## [REQUIRED ACTION]
The copy you produce must hold every record exactly, and none of the images.

## [MATERIALS PROVIDED]
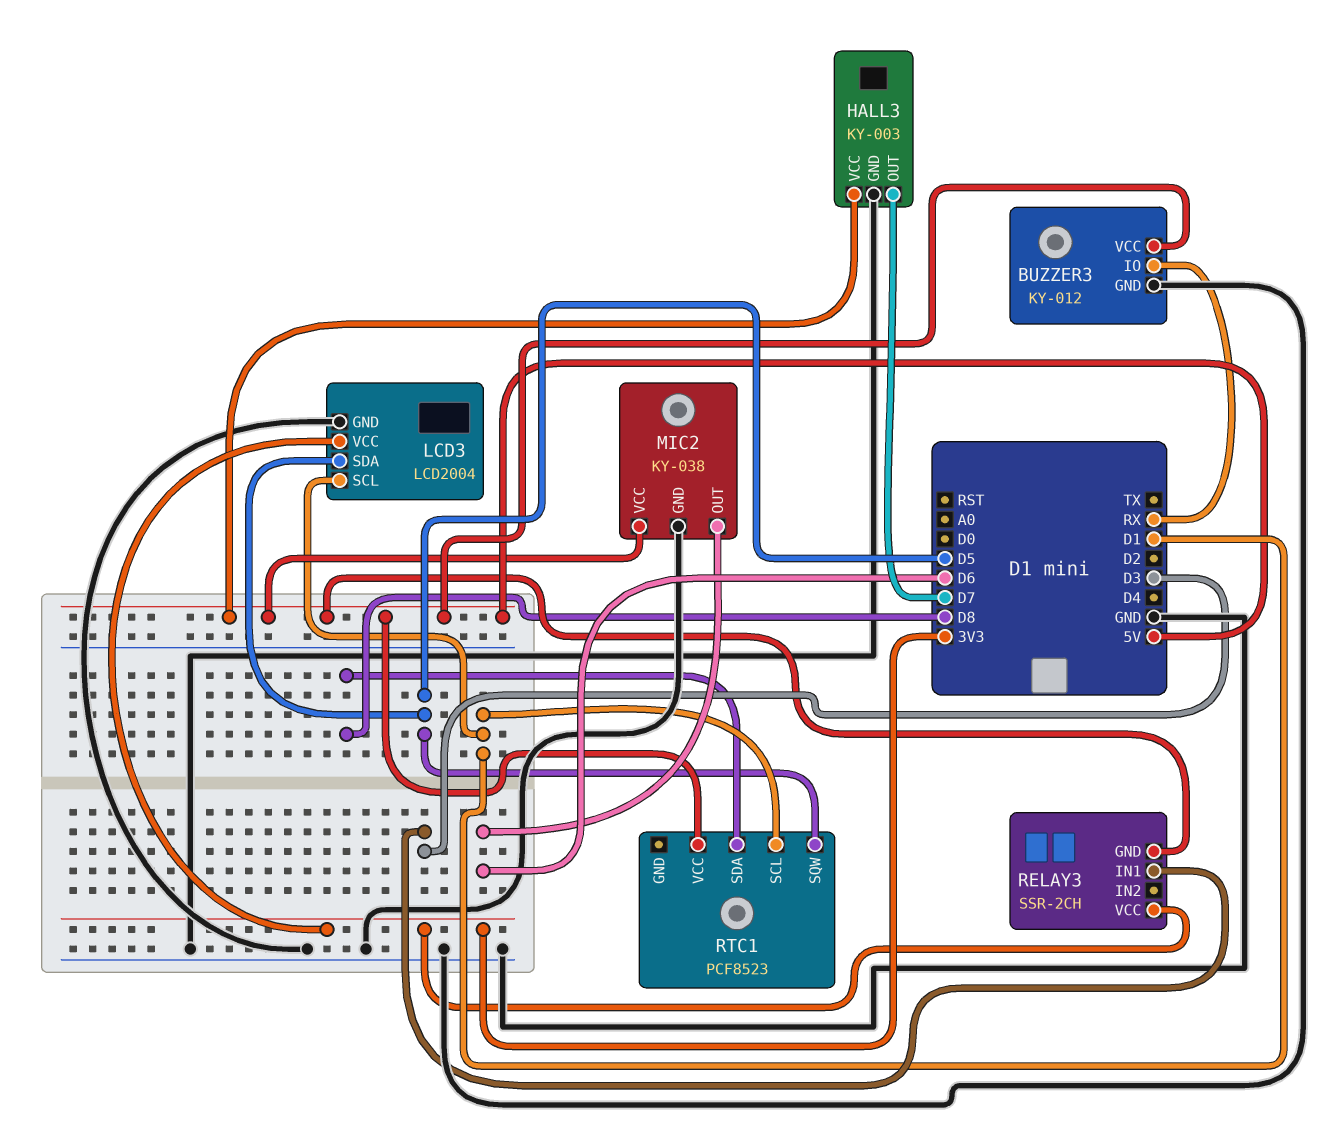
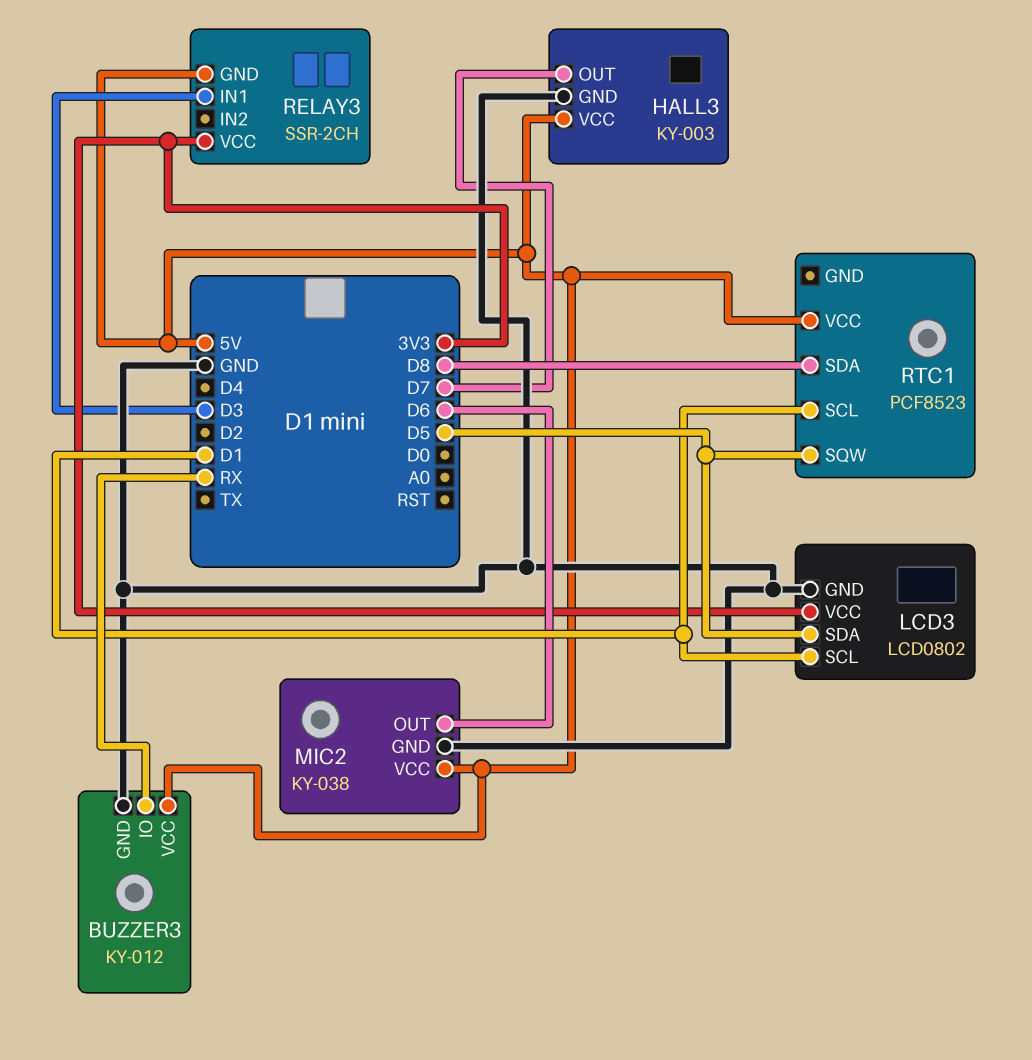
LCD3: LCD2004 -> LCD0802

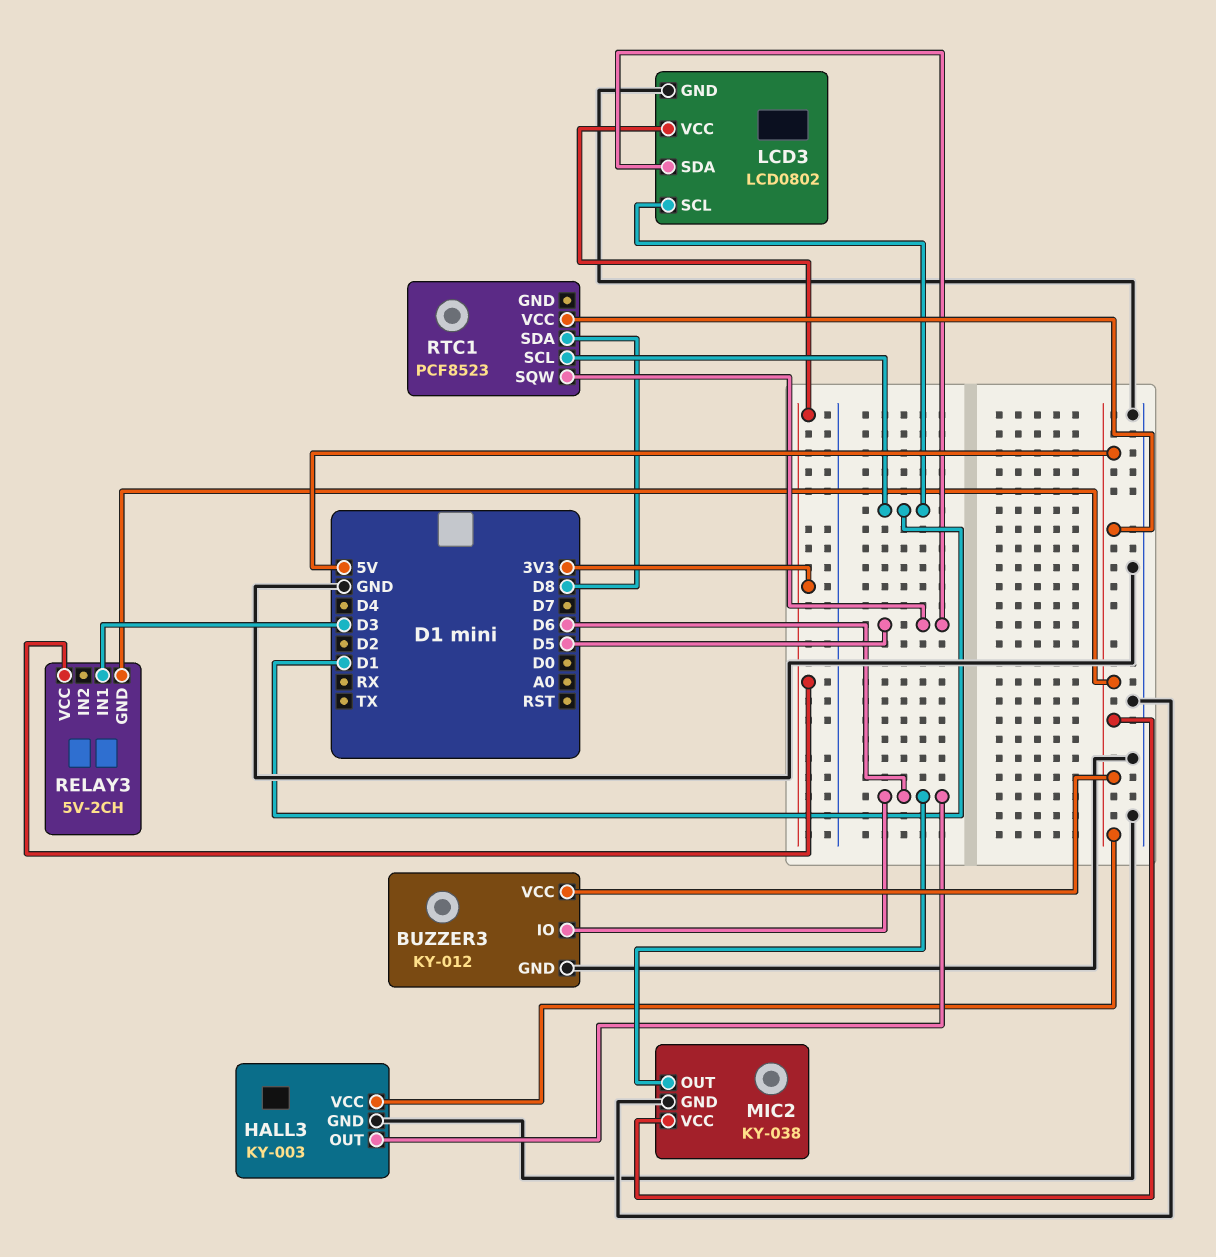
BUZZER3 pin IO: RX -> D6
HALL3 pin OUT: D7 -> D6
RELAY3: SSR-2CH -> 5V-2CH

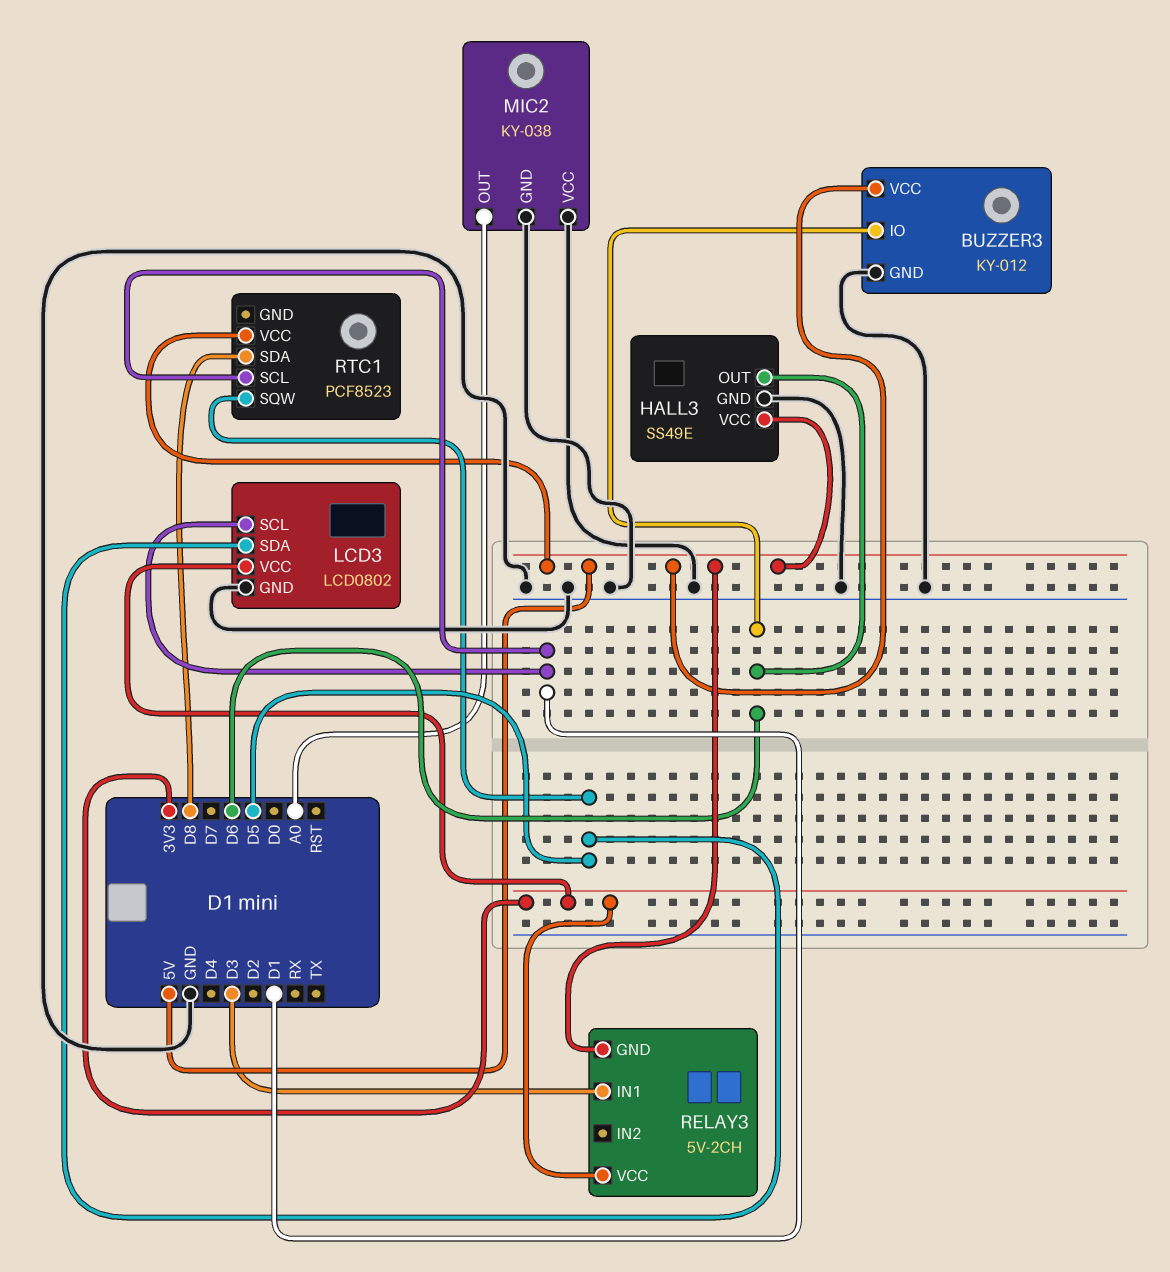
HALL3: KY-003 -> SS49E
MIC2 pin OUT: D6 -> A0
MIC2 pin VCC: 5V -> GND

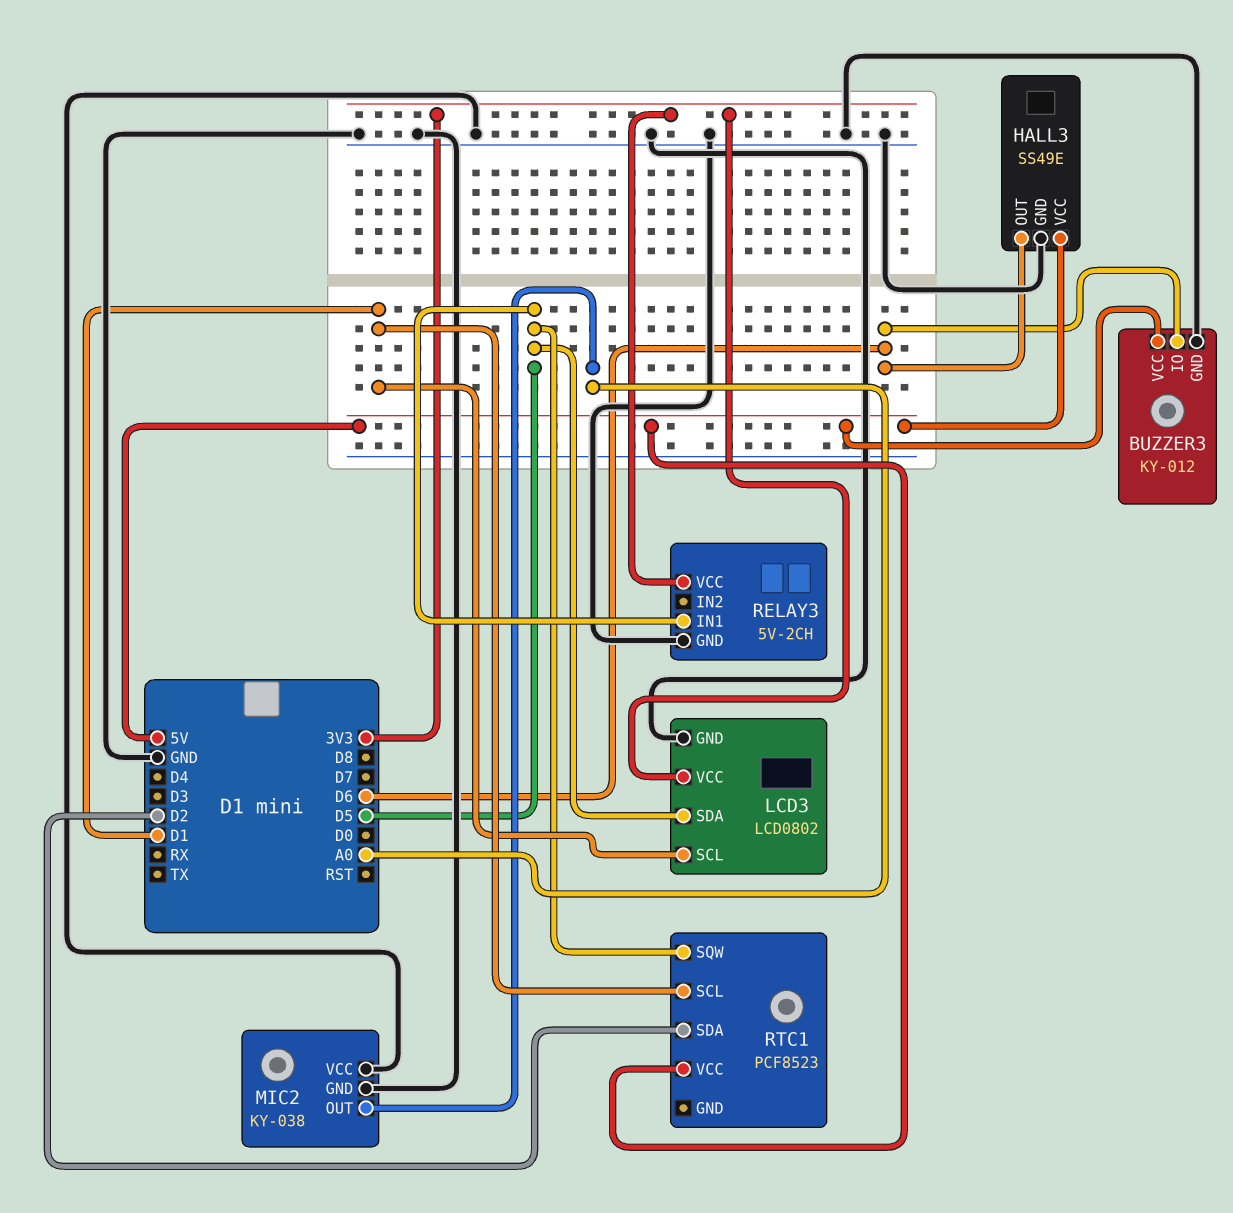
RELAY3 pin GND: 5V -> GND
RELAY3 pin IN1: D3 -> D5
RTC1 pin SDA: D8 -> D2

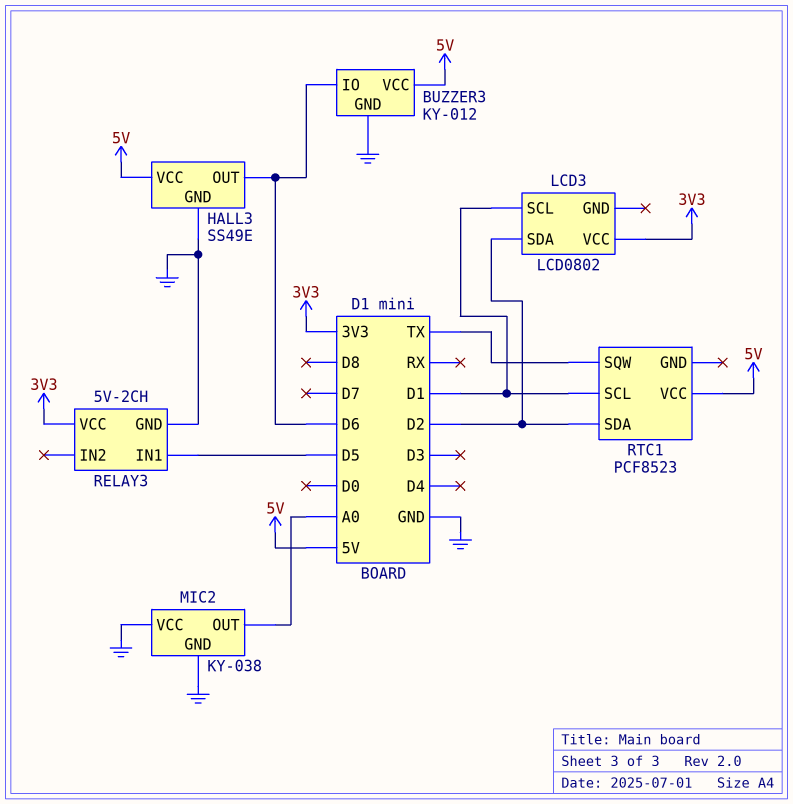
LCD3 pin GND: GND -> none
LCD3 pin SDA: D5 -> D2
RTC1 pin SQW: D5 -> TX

## [SOLUTION TO THIS PROBLEM]
LCD3: LCD2004 -> LCD0802

BUZZER3 pin IO: RX -> D6
HALL3 pin OUT: D7 -> D6
RELAY3: SSR-2CH -> 5V-2CH

HALL3: KY-003 -> SS49E
MIC2 pin OUT: D6 -> A0
MIC2 pin VCC: 5V -> GND

RELAY3 pin GND: 5V -> GND
RELAY3 pin IN1: D3 -> D5
RTC1 pin SDA: D8 -> D2

LCD3 pin GND: GND -> none
LCD3 pin SDA: D5 -> D2
RTC1 pin SQW: D5 -> TX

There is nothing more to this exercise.